# Input data
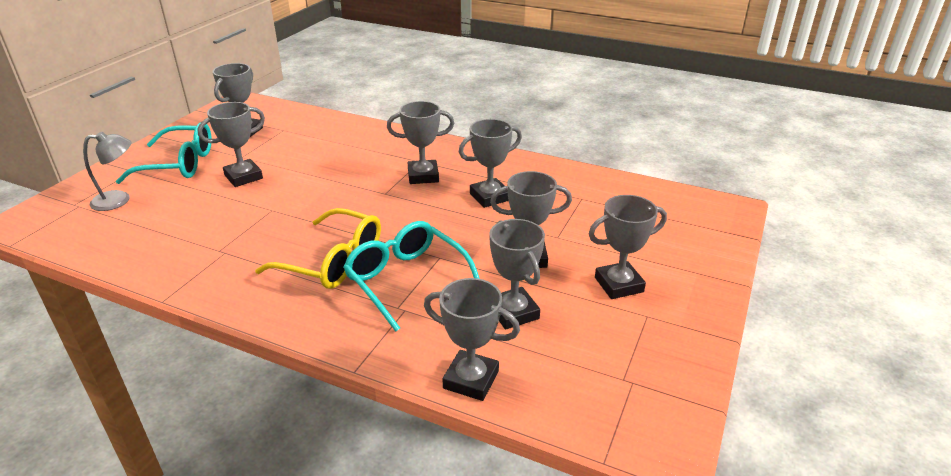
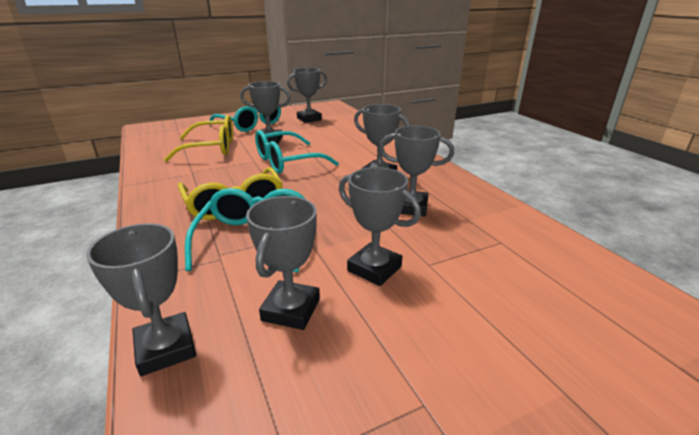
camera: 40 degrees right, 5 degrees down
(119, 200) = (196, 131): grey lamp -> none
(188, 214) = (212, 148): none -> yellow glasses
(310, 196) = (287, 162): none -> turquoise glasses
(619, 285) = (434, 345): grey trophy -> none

* * *

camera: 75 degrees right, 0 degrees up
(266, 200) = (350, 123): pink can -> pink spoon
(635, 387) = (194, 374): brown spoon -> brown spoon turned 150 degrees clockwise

==

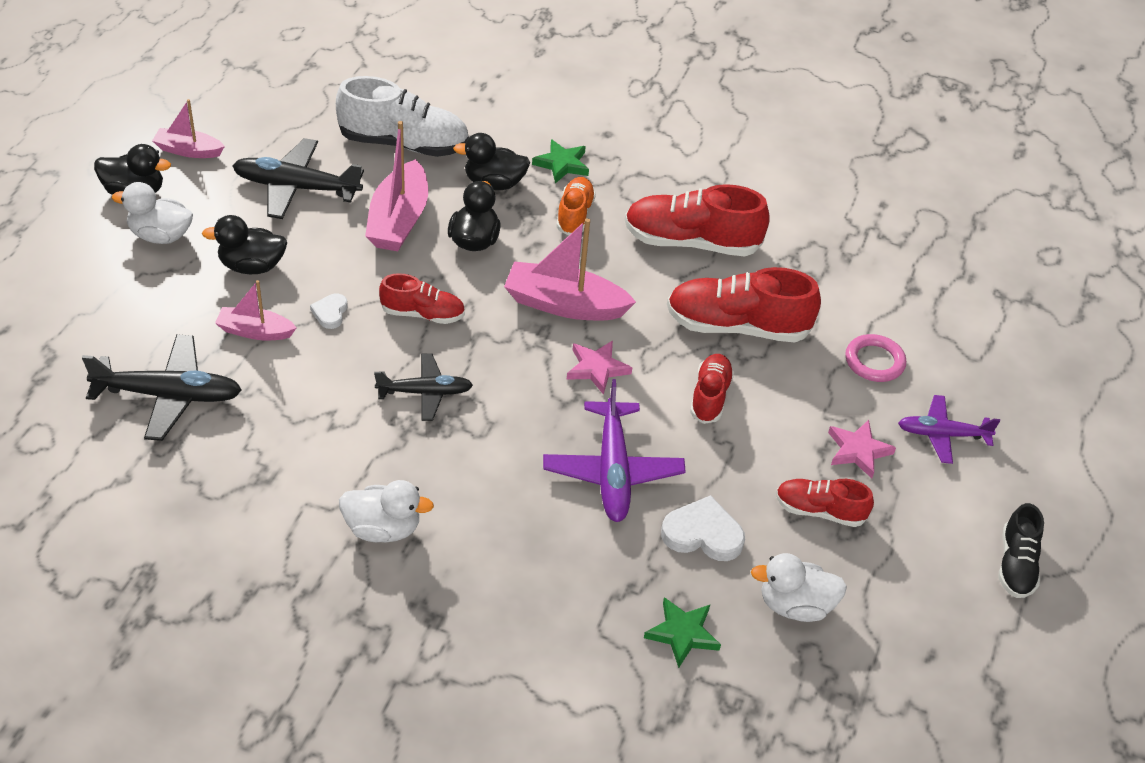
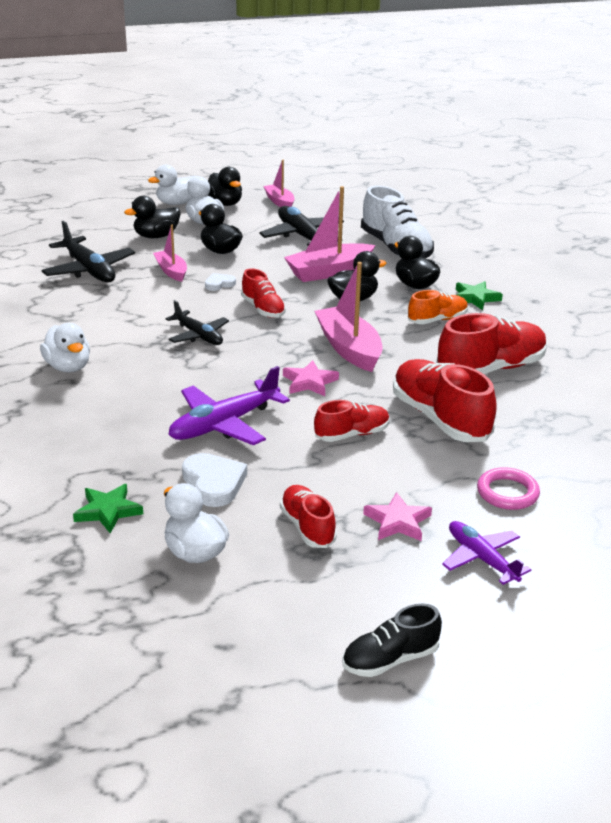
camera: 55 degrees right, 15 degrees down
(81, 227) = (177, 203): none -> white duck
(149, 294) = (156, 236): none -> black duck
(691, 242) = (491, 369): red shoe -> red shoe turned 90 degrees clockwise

# Task
In the data above, start at the line that has "camera: 55 degrees right, 15 degrees down", stop after the line that has "(691, 242) = (491, 369): red", and print every line in between exactly as it stands.

# Solution
camera: 55 degrees right, 15 degrees down
(81, 227) = (177, 203): none -> white duck
(149, 294) = (156, 236): none -> black duck
(691, 242) = (491, 369): red shoe -> red shoe turned 90 degrees clockwise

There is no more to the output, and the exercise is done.